Material provided Block Start
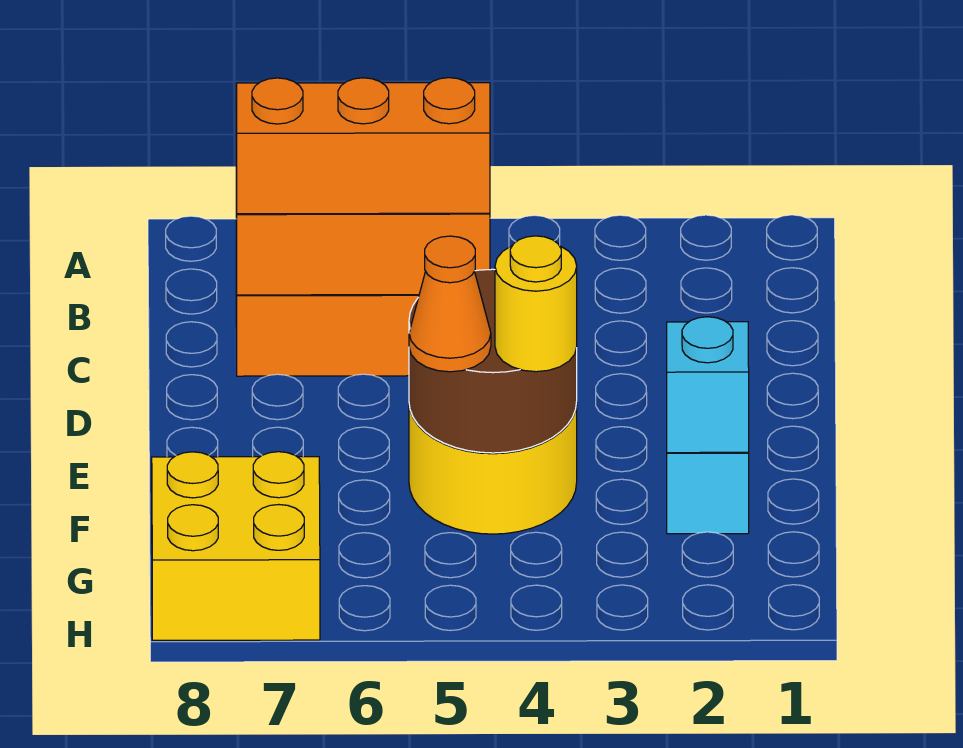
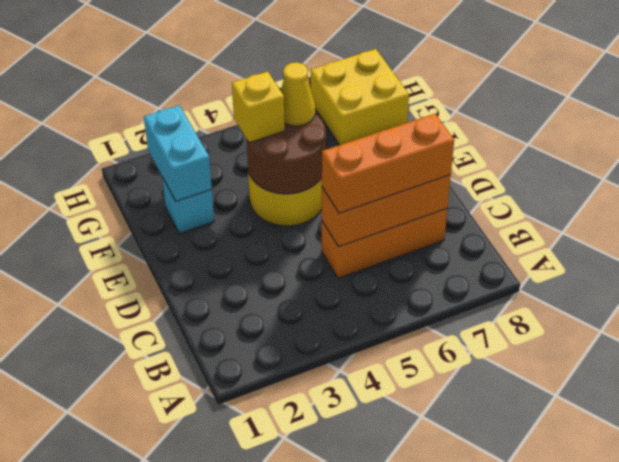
cyan brick F2 level 2 -> cyan brick F2:G2 level 2
yellow round brick F4 level 3 -> yellow brick F4 level 3
orange cone F5 level 3 -> yellow cone F5 level 3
Material provided Block End
What you need to do:
Once more, please print the whole listing exactly, omitting each image.

Answer box:
cyan brick F2 level 2 -> cyan brick F2:G2 level 2
yellow round brick F4 level 3 -> yellow brick F4 level 3
orange cone F5 level 3 -> yellow cone F5 level 3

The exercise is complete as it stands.